═══ Excerpted records ═══
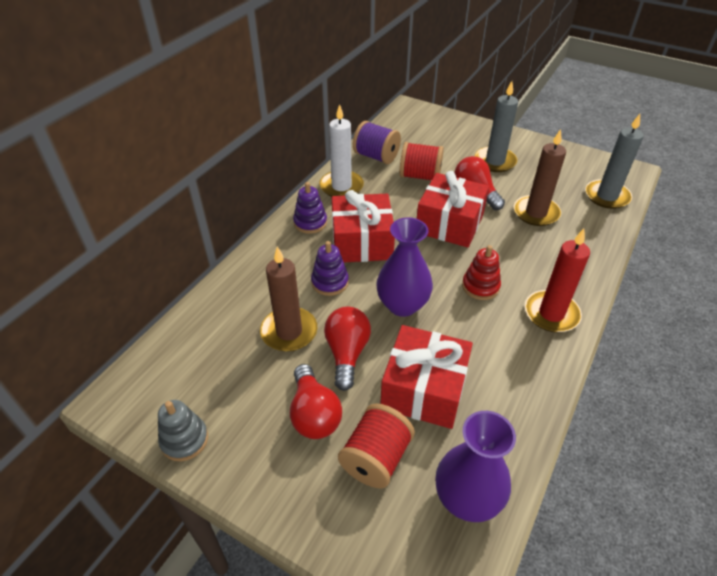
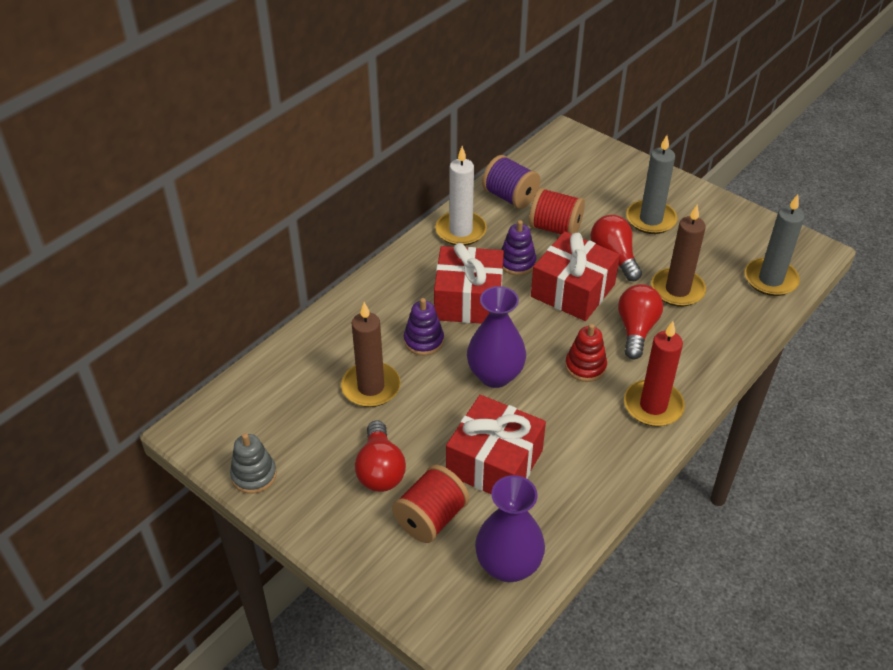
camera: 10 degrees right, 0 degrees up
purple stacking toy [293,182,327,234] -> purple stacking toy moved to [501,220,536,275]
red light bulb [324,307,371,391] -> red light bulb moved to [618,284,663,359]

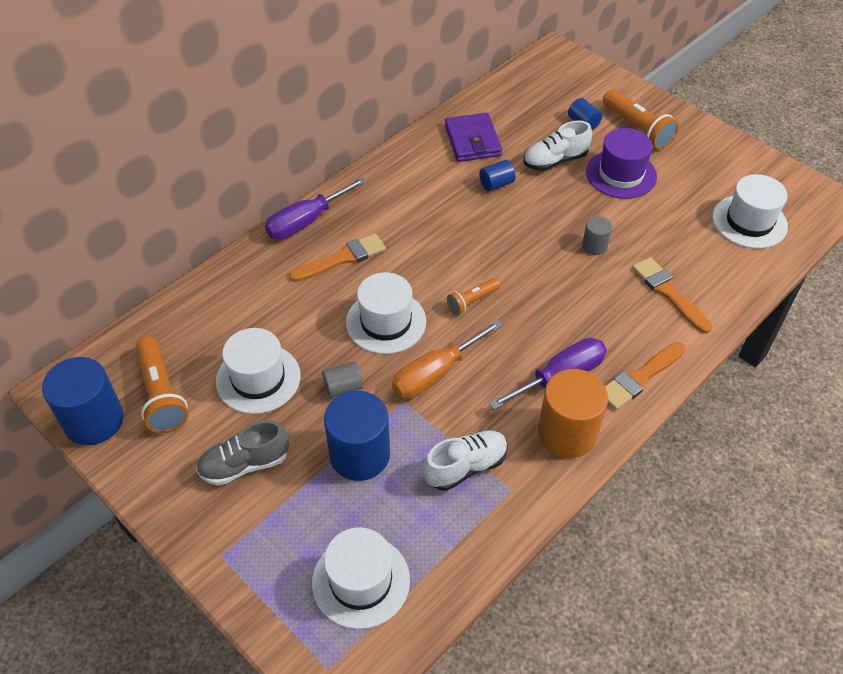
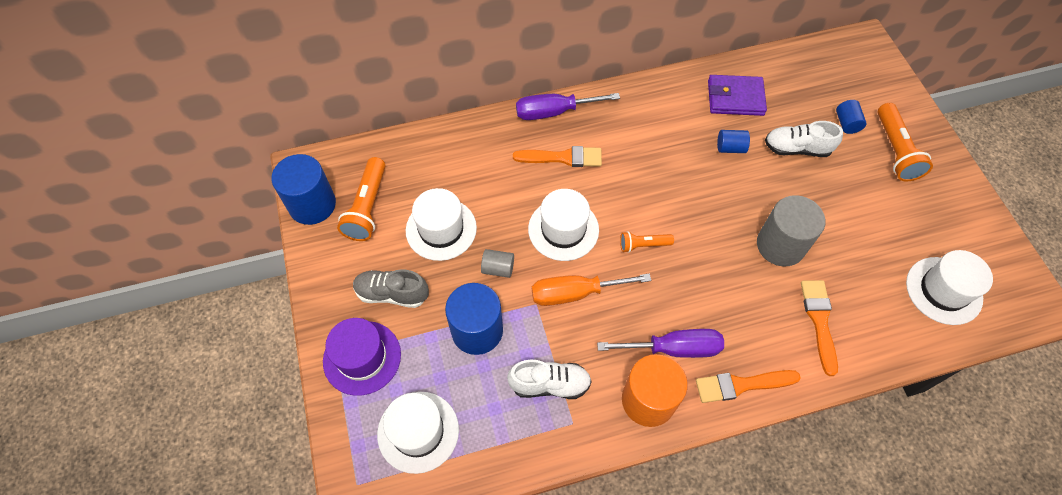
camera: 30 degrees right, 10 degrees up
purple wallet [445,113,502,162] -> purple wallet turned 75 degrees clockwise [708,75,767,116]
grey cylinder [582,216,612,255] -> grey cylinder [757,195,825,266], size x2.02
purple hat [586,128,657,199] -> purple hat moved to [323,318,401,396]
═══
## Work instruction
Report every line of the data in which "moved" appears.

## Response to the exercise
purple stacking toy [293,182,327,234] -> purple stacking toy moved to [501,220,536,275]
red light bulb [324,307,371,391] -> red light bulb moved to [618,284,663,359]
purple hat [586,128,657,199] -> purple hat moved to [323,318,401,396]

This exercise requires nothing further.